● **What is expected**
Set down again exactly the lines of the listing below that fall between the line holding "(198, 603) = (660, 522): red" and the line holding "(364, 583) = (679, 429): yellow egg -> none", inclusive.

● **Source information**
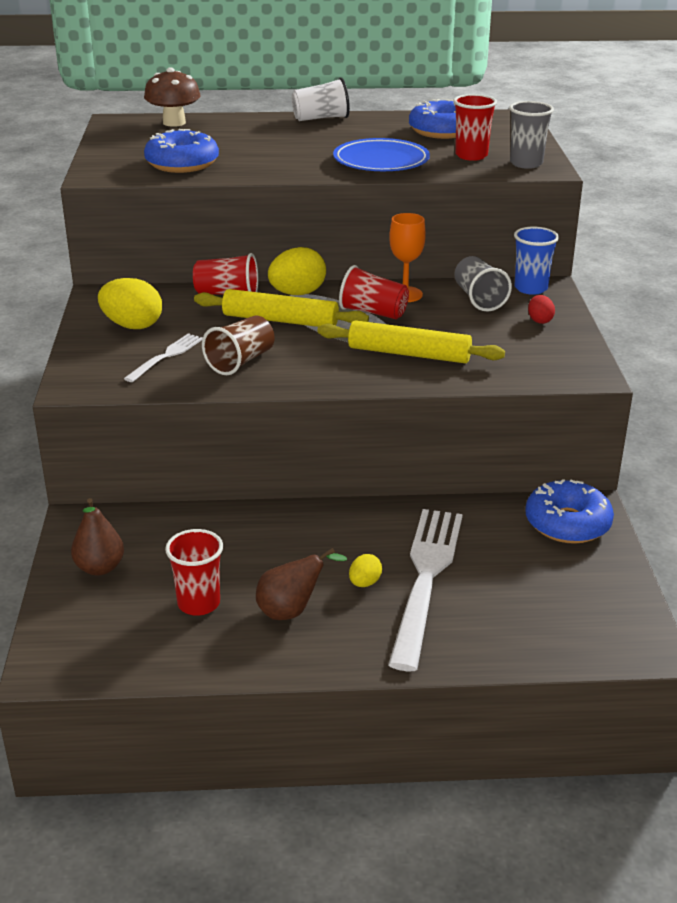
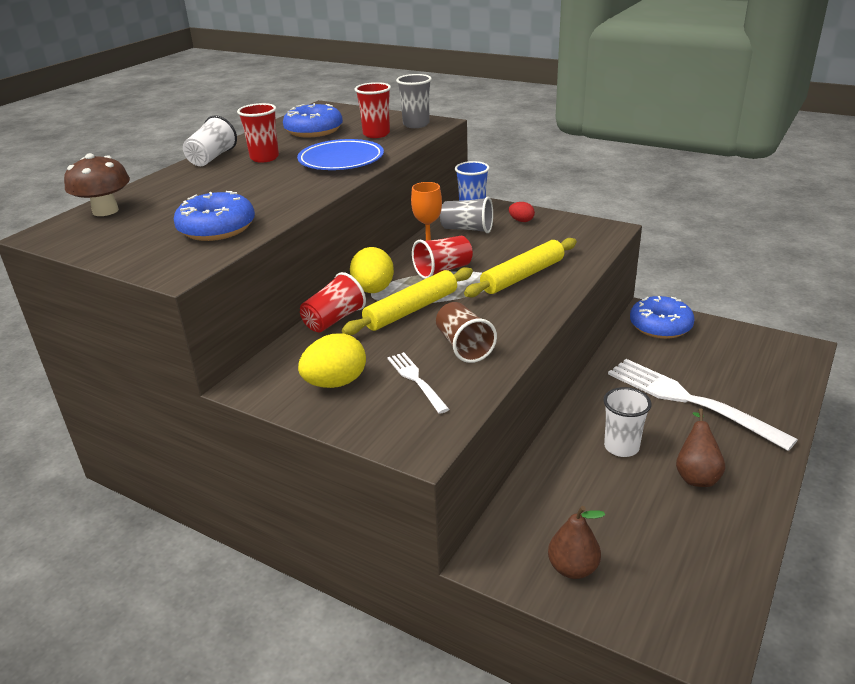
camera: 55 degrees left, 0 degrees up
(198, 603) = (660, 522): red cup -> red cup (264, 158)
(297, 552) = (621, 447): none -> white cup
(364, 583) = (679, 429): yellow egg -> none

---

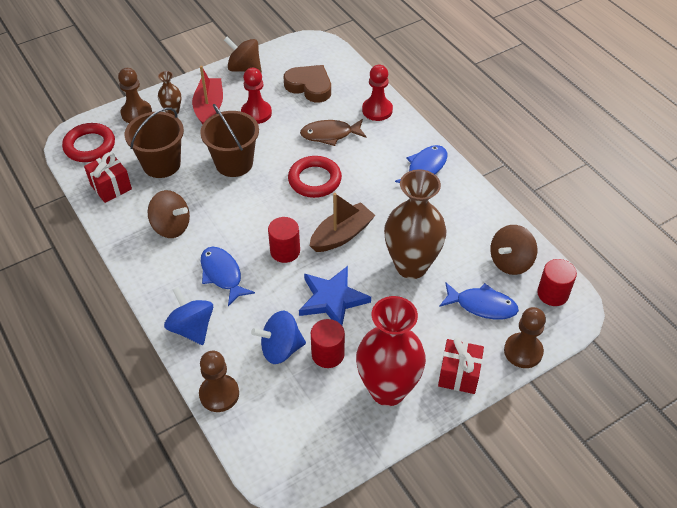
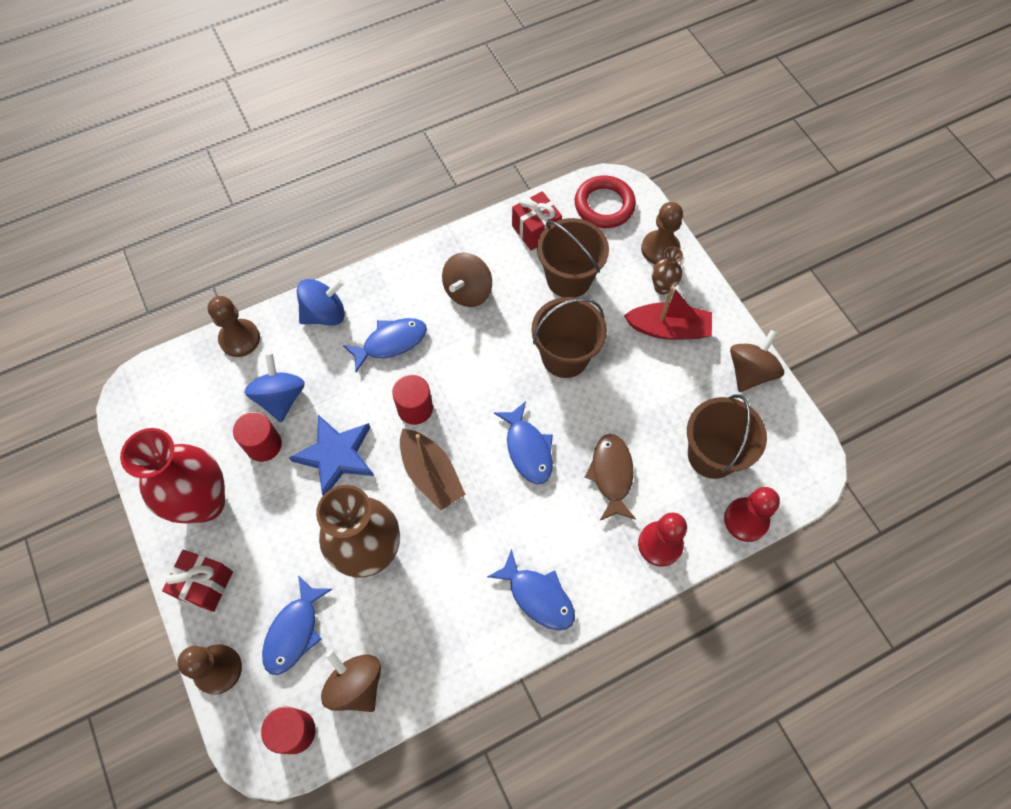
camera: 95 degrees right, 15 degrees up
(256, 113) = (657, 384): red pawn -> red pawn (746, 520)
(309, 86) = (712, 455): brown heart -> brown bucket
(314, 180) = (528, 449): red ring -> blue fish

==

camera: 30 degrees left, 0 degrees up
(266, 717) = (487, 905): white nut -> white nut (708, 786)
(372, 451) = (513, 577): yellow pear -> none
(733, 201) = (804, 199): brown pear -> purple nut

● **Task answer**
(198, 603) = (660, 522): red cup -> red cup (264, 158)
(297, 552) = (621, 447): none -> white cup
(364, 583) = (679, 429): yellow egg -> none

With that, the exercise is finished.